__About this exercise__.
Search the material below for the string "violet" and list each line that holds it.

__Information provided__.
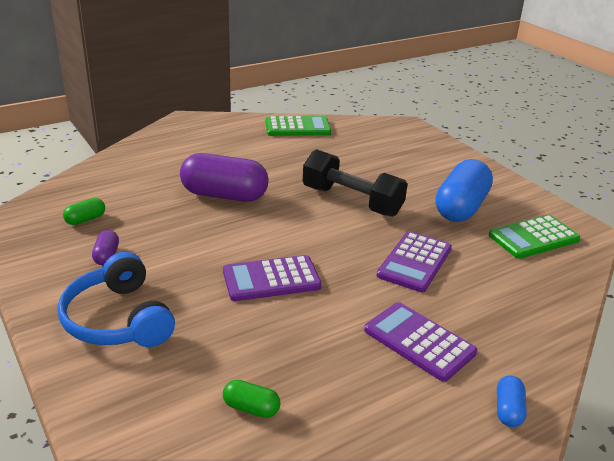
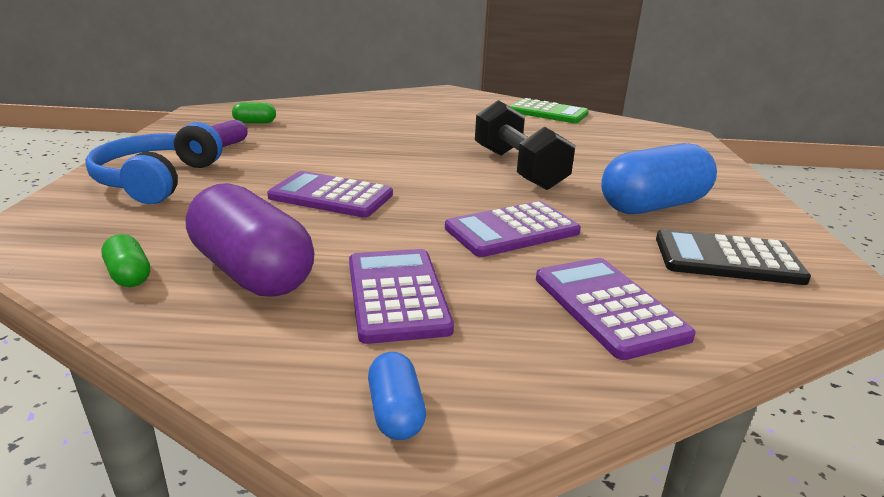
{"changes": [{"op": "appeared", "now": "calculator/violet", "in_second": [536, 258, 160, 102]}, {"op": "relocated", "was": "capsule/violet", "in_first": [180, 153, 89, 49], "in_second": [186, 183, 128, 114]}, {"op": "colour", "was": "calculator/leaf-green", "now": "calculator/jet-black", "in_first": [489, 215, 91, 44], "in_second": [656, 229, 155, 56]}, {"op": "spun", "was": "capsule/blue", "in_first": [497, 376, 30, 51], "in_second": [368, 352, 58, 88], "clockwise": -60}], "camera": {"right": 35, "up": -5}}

--

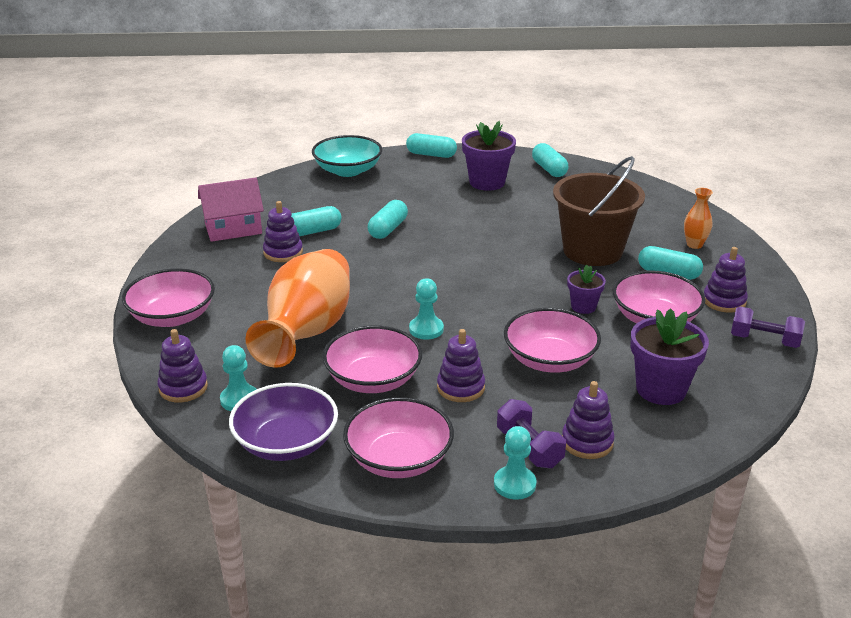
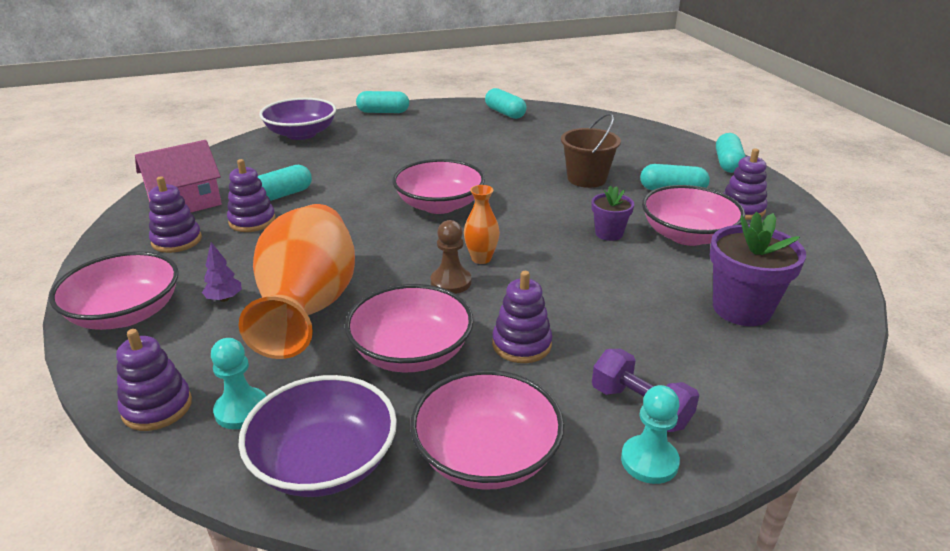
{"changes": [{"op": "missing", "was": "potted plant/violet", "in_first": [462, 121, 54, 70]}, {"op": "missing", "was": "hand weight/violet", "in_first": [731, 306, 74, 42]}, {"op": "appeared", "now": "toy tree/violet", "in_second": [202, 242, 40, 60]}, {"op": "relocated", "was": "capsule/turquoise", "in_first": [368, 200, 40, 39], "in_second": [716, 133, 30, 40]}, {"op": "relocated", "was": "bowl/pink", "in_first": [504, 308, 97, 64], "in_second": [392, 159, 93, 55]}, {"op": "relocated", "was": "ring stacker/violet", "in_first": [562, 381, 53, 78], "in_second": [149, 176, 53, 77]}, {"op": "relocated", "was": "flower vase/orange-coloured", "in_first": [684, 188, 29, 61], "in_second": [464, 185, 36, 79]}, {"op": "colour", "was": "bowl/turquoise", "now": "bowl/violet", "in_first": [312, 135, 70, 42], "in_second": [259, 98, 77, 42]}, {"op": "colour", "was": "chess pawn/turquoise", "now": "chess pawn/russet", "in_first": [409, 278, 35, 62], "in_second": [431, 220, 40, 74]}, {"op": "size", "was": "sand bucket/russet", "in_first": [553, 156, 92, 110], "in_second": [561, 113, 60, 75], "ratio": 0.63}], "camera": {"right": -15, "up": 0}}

* * *

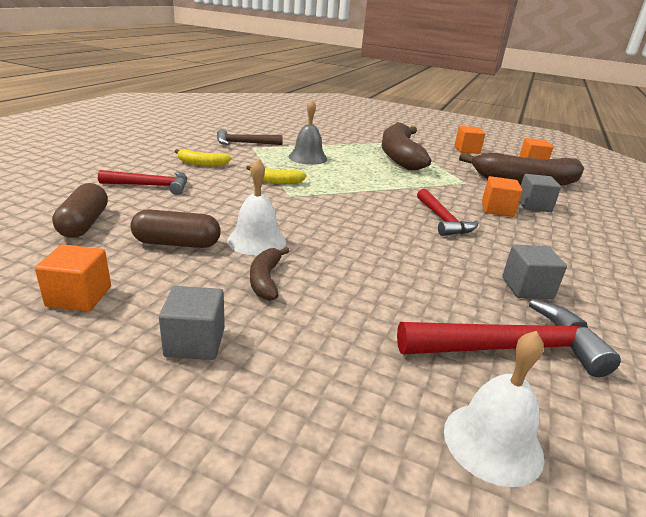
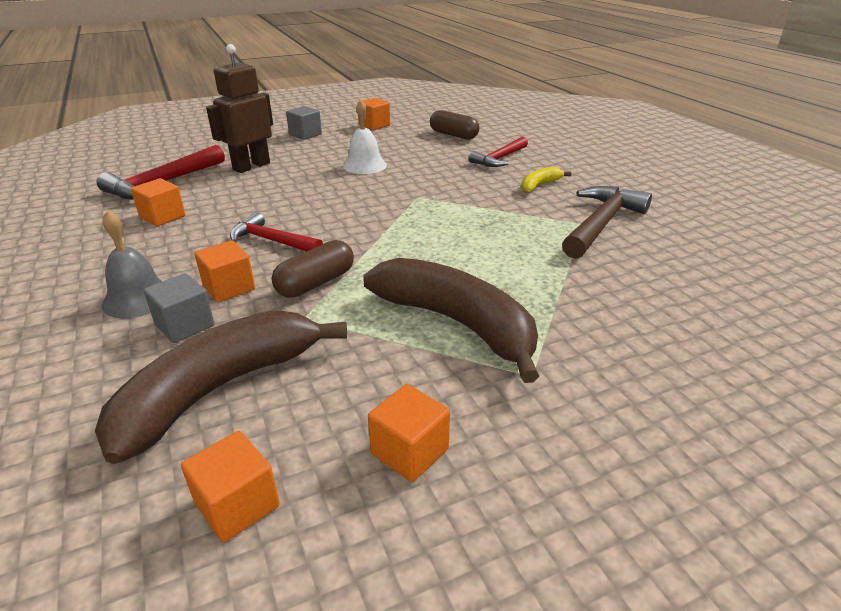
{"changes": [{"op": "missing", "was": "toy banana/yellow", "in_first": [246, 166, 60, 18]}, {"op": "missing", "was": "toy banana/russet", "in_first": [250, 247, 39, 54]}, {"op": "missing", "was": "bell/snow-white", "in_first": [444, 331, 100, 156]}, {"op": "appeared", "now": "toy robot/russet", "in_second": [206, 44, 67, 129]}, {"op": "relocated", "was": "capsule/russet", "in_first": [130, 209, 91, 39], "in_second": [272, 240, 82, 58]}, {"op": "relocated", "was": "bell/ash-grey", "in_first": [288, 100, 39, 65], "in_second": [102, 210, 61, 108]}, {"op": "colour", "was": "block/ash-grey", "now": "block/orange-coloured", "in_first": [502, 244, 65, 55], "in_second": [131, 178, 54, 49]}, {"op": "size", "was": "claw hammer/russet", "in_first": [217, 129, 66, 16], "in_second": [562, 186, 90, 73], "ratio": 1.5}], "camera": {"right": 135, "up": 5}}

__Reply__.
{"changes": [{"op": "appeared", "now": "calculator/violet", "in_second": [536, 258, 160, 102]}, {"op": "relocated", "was": "capsule/violet", "in_first": [180, 153, 89, 49], "in_second": [186, 183, 128, 114]}, {"op": "colour", "was": "calculator/leaf-green", "now": "calculator/jet-black", "in_first": [489, 215, 91, 44], "in_second": [656, 229, 155, 56]}, {"op": "spun", "was": "capsule/blue", "in_first": [497, 376, 30, 51], "in_second": [368, 352, 58, 88], "clockwise": -60}], "camera": {"right": 35, "up": -5}}
{"changes": [{"op": "missing", "was": "potted plant/violet", "in_first": [462, 121, 54, 70]}, {"op": "missing", "was": "hand weight/violet", "in_first": [731, 306, 74, 42]}, {"op": "appeared", "now": "toy tree/violet", "in_second": [202, 242, 40, 60]}, {"op": "relocated", "was": "capsule/turquoise", "in_first": [368, 200, 40, 39], "in_second": [716, 133, 30, 40]}, {"op": "relocated", "was": "bowl/pink", "in_first": [504, 308, 97, 64], "in_second": [392, 159, 93, 55]}, {"op": "relocated", "was": "ring stacker/violet", "in_first": [562, 381, 53, 78], "in_second": [149, 176, 53, 77]}, {"op": "relocated", "was": "flower vase/orange-coloured", "in_first": [684, 188, 29, 61], "in_second": [464, 185, 36, 79]}, {"op": "colour", "was": "bowl/turquoise", "now": "bowl/violet", "in_first": [312, 135, 70, 42], "in_second": [259, 98, 77, 42]}, {"op": "colour", "was": "chess pawn/turquoise", "now": "chess pawn/russet", "in_first": [409, 278, 35, 62], "in_second": [431, 220, 40, 74]}, {"op": "size", "was": "sand bucket/russet", "in_first": [553, 156, 92, 110], "in_second": [561, 113, 60, 75], "ratio": 0.63}], "camera": {"right": -15, "up": 0}}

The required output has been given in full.